# The task:
Verbatim reproduction of the entries is required; images must be omitted.

# Coordinate-based object records:
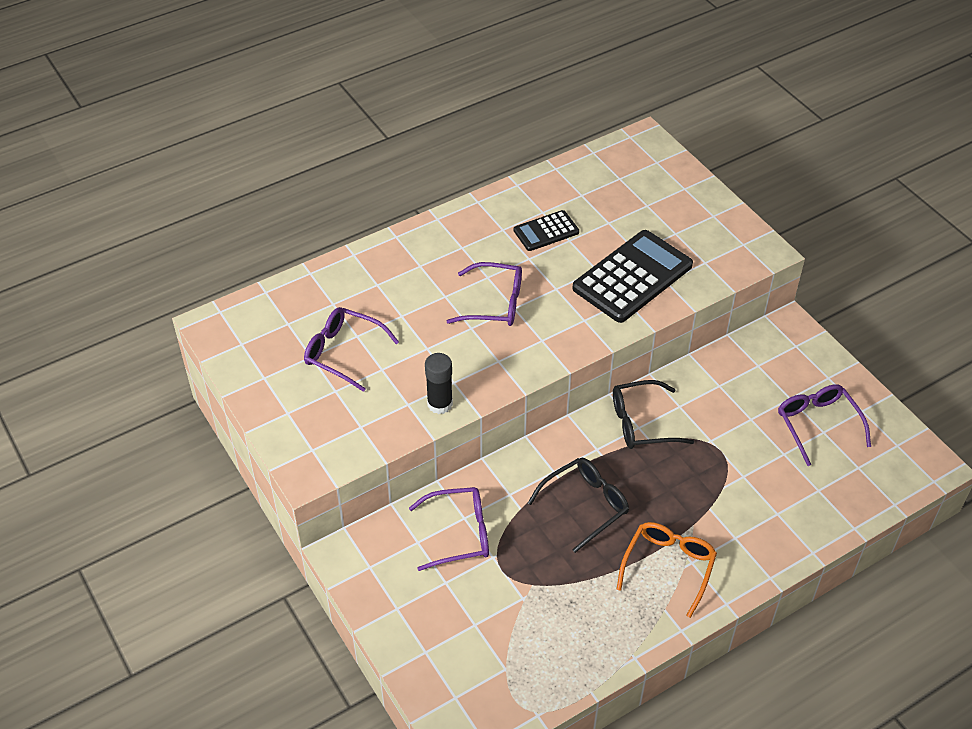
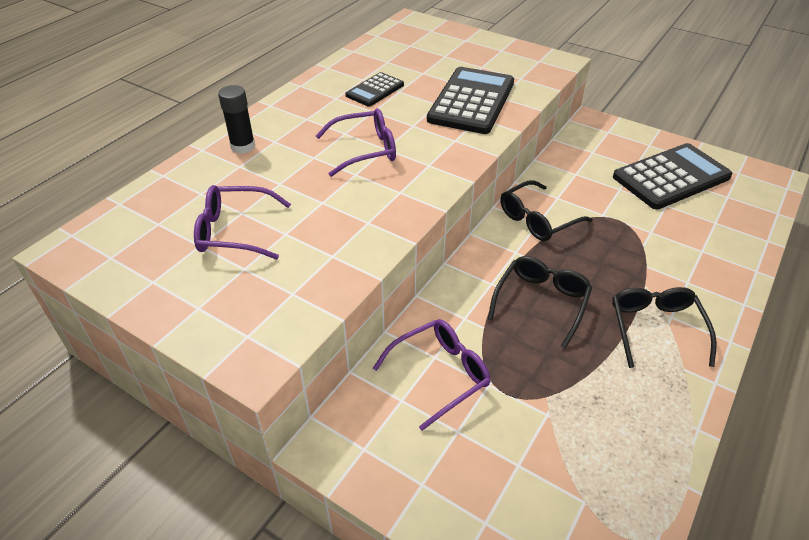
camera: 25 degrees left, 5 degrees down
(440, 404) = (366, 245): black glue stick -> black glue stick (243, 146)
(668, 566) = (655, 328): orange glasses -> black glasses
(817, 424) = (671, 177): purple glasses -> black calculator

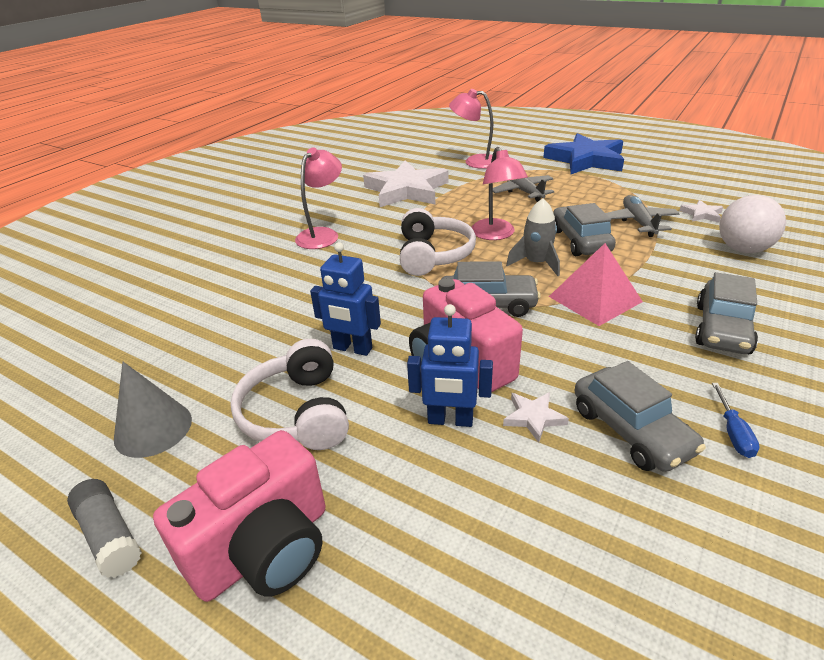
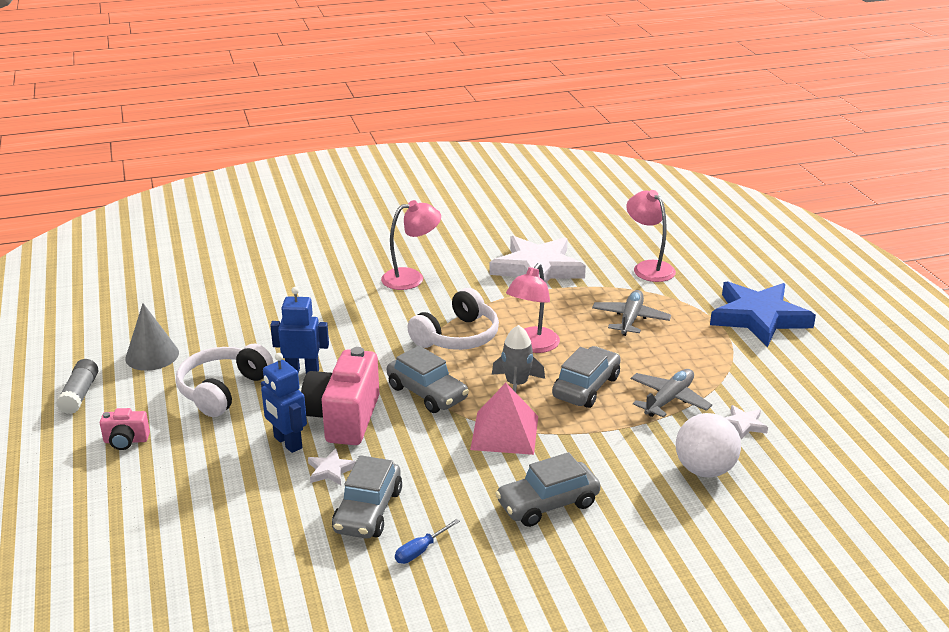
camera: 40 degrees right, 5 degrees down
(264, 549) = (126, 441): pink camera -> pink camera, size x0.48
(352, 349) = (303, 371): blue robot -> blue robot turned 120 degrees clockwise

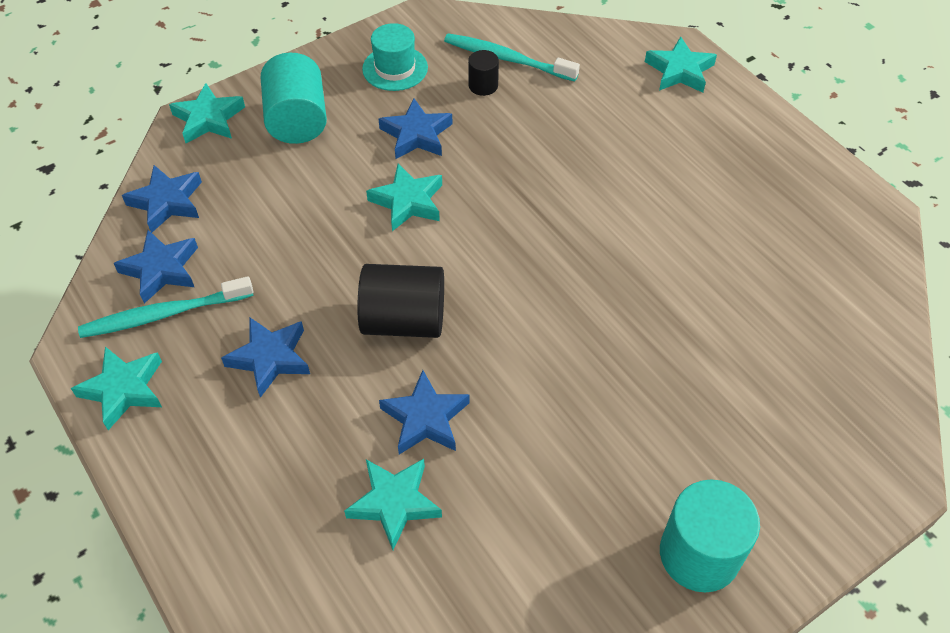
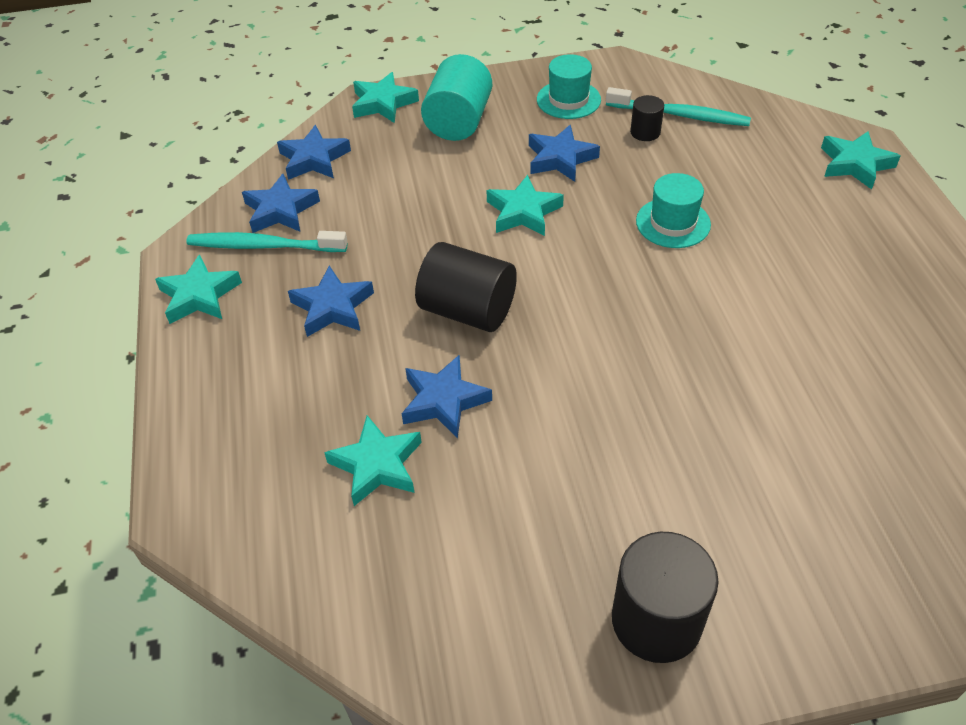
camera: 25 degrees right, 5 degrees down
(507, 59) = (680, 115): turquoise toothbrush -> turquoise toothbrush turned 150 degrees clockwise
(549, 174) = (673, 223): none -> turquoise hat
(699, 554) = (656, 620): turquoise cylinder -> black cylinder

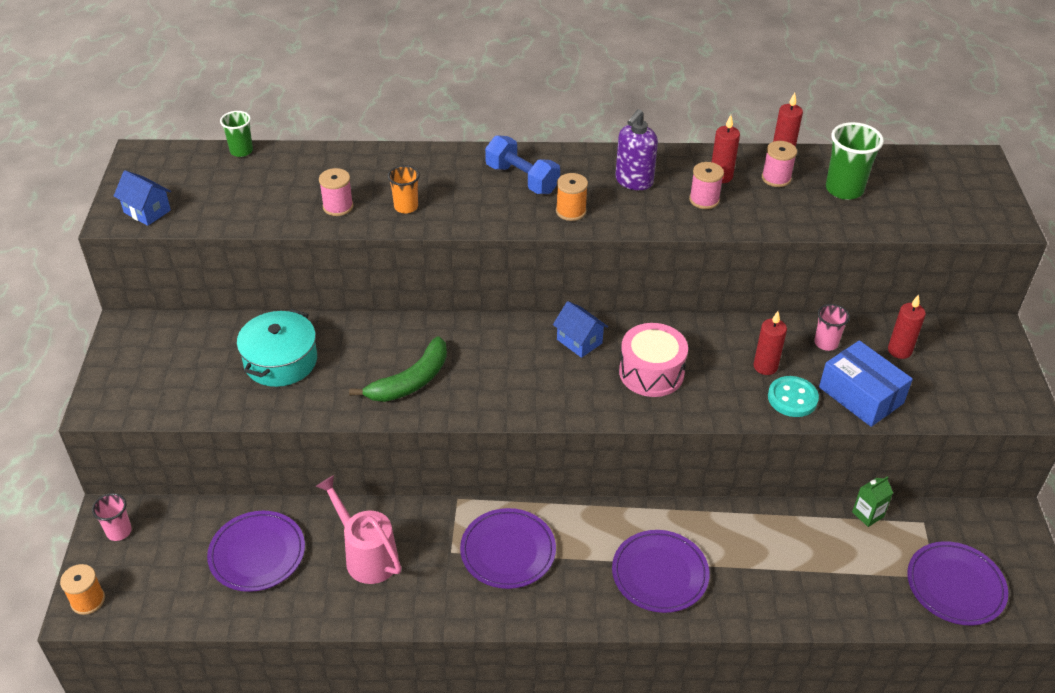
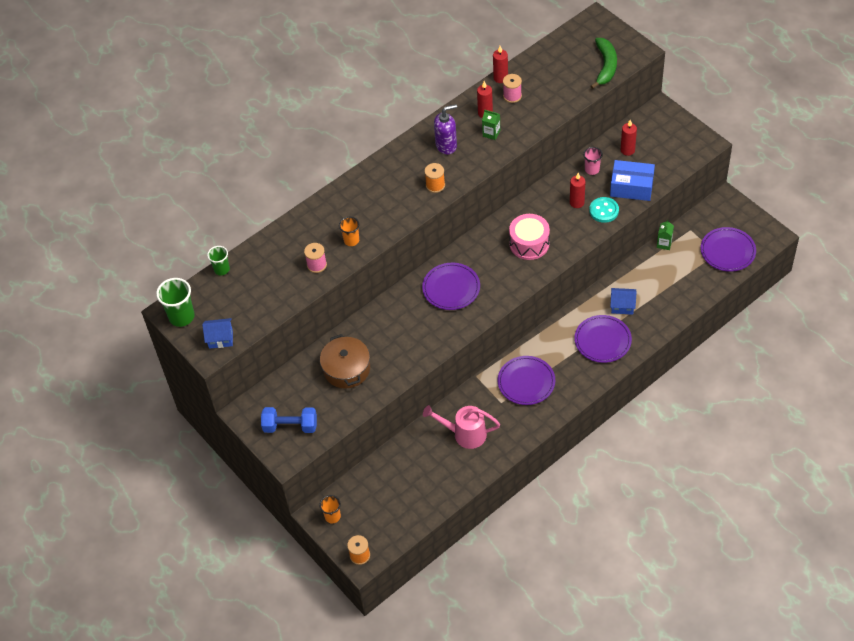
camera: 35 degrees left, 10 degrees up
(119, 531) = (332, 516): pink cup -> orange cup
(257, 554) = (413, 473): purple plate -> purple plate (451, 288)
(280, 361) = (346, 369): turquoise pot -> brown pot
(411, 381) = (423, 331): green banana -> green banana (606, 66)
(522, 179) = (390, 183): blue dumbbell -> blue dumbbell (290, 426)
(579, 341) = (479, 251): blue house -> blue house (622, 306)
(633, 181) = (446, 145): purple soap dispenser -> purple soap dispenser turned 105 degrees counterclockwise
(704, 200) = (491, 133): pink spool -> green carton
(844, 189) = (550, 81): green cup -> green cup (181, 317)

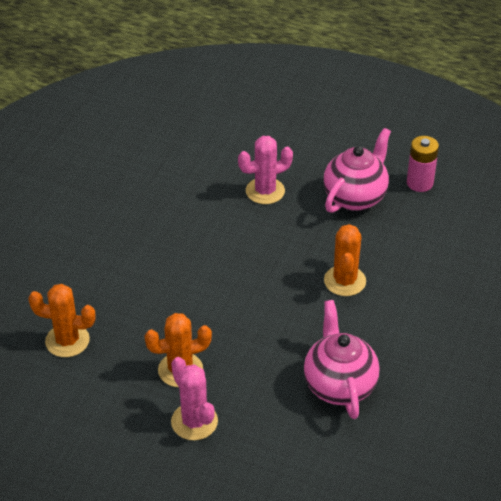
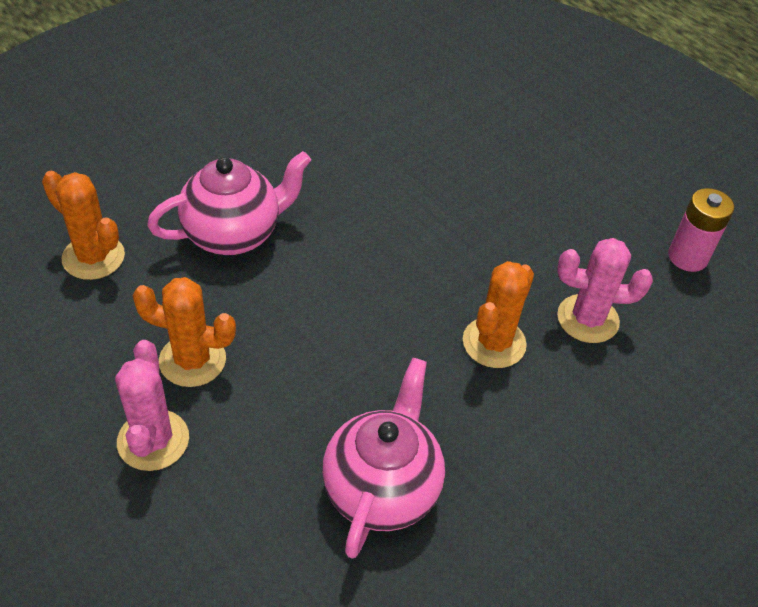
camera: 25 degrees right, 5 degrees up
(265, 191) = (472, 182): pink cactus -> pink cactus (587, 319)
(355, 197) = (585, 238): pink teapot -> pink teapot (233, 234)

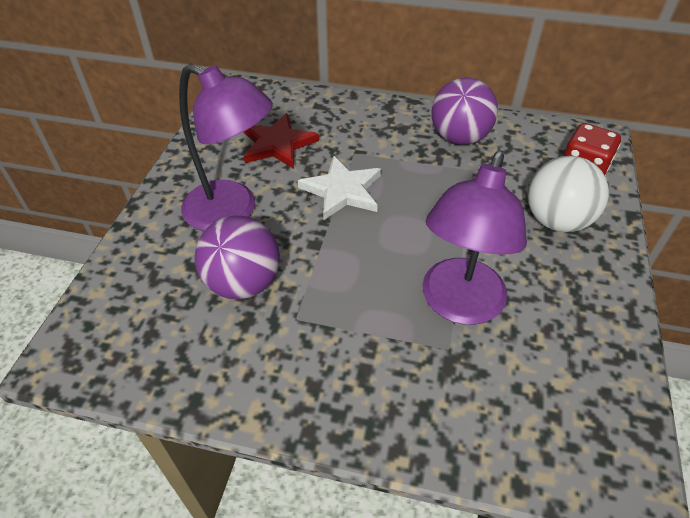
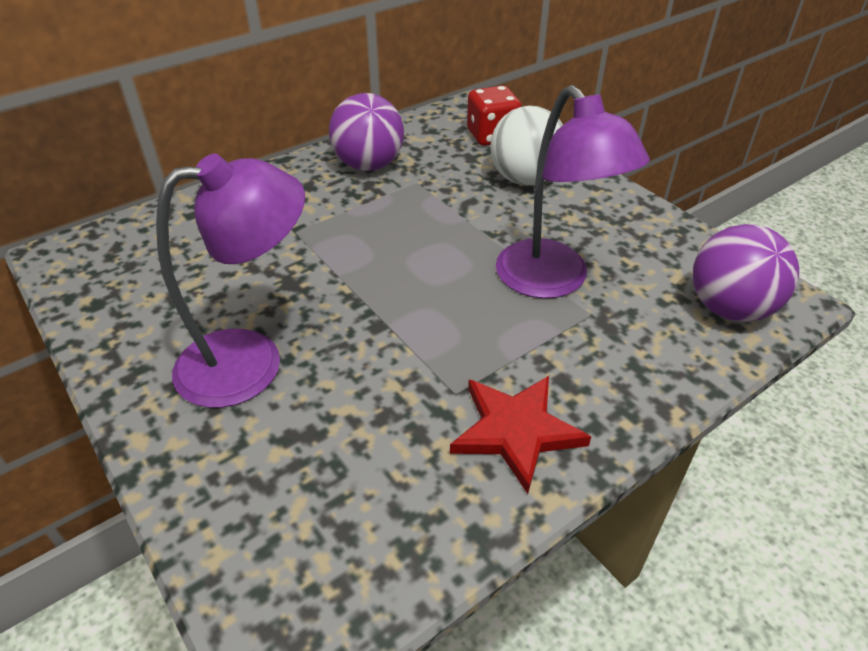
camera: 50 degrees left, 5 degrees down
(243, 283) = (364, 407): purple ball -> purple ball (729, 308)
(277, 144) = (202, 273): red star -> red star (515, 431)
(342, 191) = (333, 268): white star -> none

# Answer section:
camera: 25 degrees left, 5 degrees down
(440, 404) = (366, 245): black glue stick -> black glue stick (243, 146)
(668, 566) = (655, 328): orange glasses -> black glasses
(817, 424) = (671, 177): purple glasses -> black calculator

camera: 40 degrees right, 5 degrees down
(264, 549) = (126, 441): pink camera -> pink camera, size x0.48
(352, 349) = (303, 371): blue robot -> blue robot turned 120 degrees clockwise

camera: 25 degrees right, 5 degrees down
(507, 59) = (680, 115): turquoise toothbrush -> turquoise toothbrush turned 150 degrees clockwise
(549, 174) = (673, 223): none -> turquoise hat
(699, 554) = (656, 620): turquoise cylinder -> black cylinder

camera: 35 degrees left, 10 degrees up
(119, 531) = (332, 516): pink cup -> orange cup
(257, 554) = (413, 473): purple plate -> purple plate (451, 288)
(280, 361) = (346, 369): turquoise pot -> brown pot
(411, 381) = (423, 331): green banana -> green banana (606, 66)
(522, 179) = (390, 183): blue dumbbell -> blue dumbbell (290, 426)
(579, 341) = (479, 251): blue house -> blue house (622, 306)
(633, 181) = (446, 145): purple soap dispenser -> purple soap dispenser turned 105 degrees counterclockwise
(704, 200) = (491, 133): pink spool -> green carton
(844, 189) = (550, 81): green cup -> green cup (181, 317)

camera: 25 degrees right, 5 degrees up
(265, 191) = (472, 182): pink cactus -> pink cactus (587, 319)
(355, 197) = (585, 238): pink teapot -> pink teapot (233, 234)

camera: 50 degrees left, 5 degrees down
(243, 283) = (364, 407): purple ball -> purple ball (729, 308)
(277, 144) = (202, 273): red star -> red star (515, 431)
(342, 191) = (333, 268): white star -> none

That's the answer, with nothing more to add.